**ACTIVITY:** Without the images, reproduce every entry exactly.

**WORKING DATA:**

========================

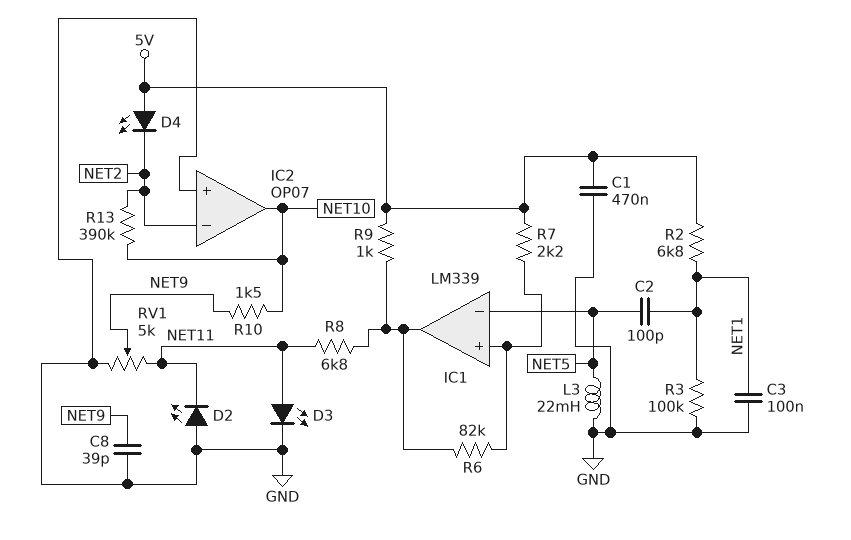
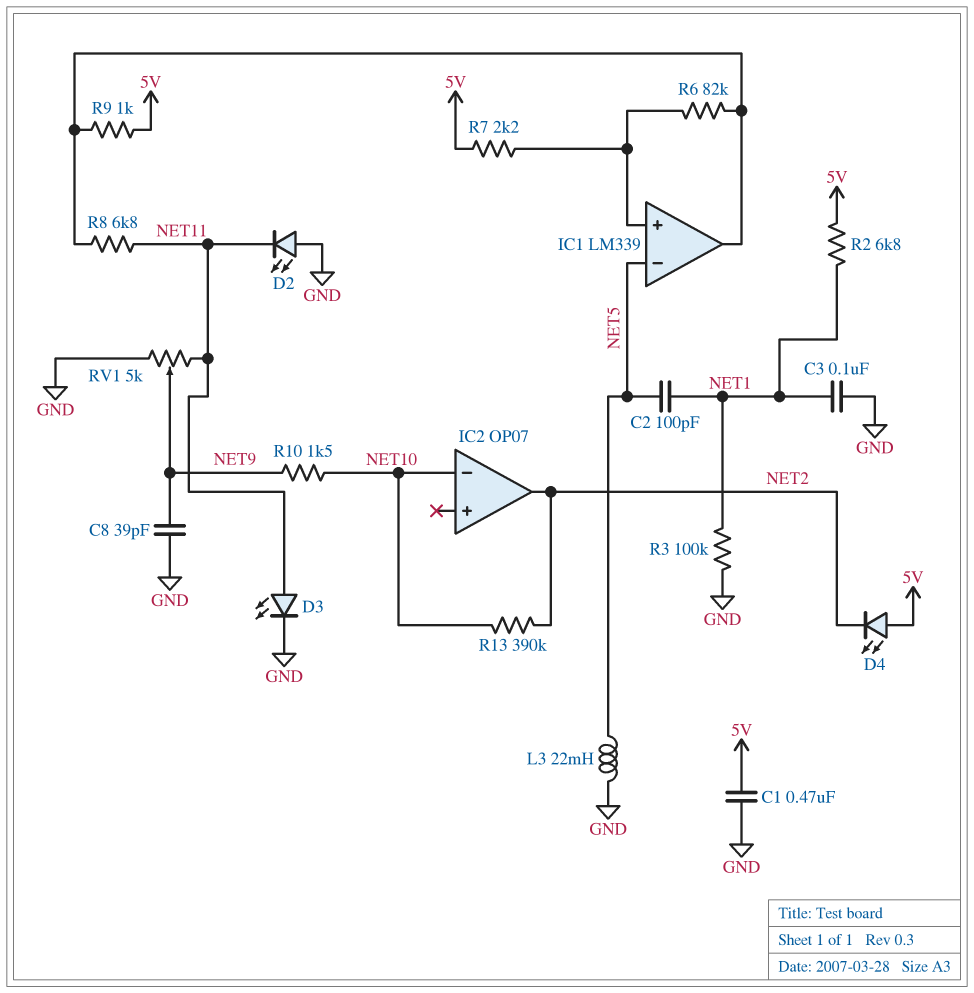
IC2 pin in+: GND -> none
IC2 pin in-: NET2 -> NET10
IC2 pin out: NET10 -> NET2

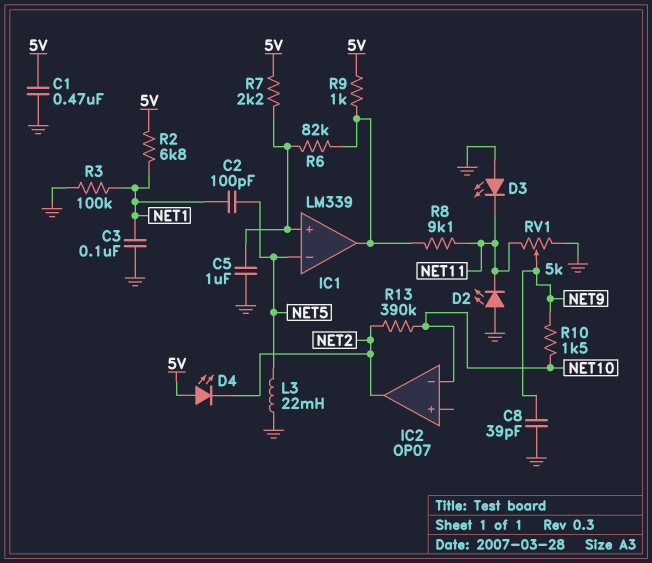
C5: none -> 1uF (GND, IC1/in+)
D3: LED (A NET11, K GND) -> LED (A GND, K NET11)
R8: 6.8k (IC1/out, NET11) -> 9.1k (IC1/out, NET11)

========================

**FINAL ANSWER:**
IC2 pin in+: GND -> none
IC2 pin in-: NET2 -> NET10
IC2 pin out: NET10 -> NET2

C5: none -> 1uF (GND, IC1/in+)
D3: LED (A NET11, K GND) -> LED (A GND, K NET11)
R8: 6.8k (IC1/out, NET11) -> 9.1k (IC1/out, NET11)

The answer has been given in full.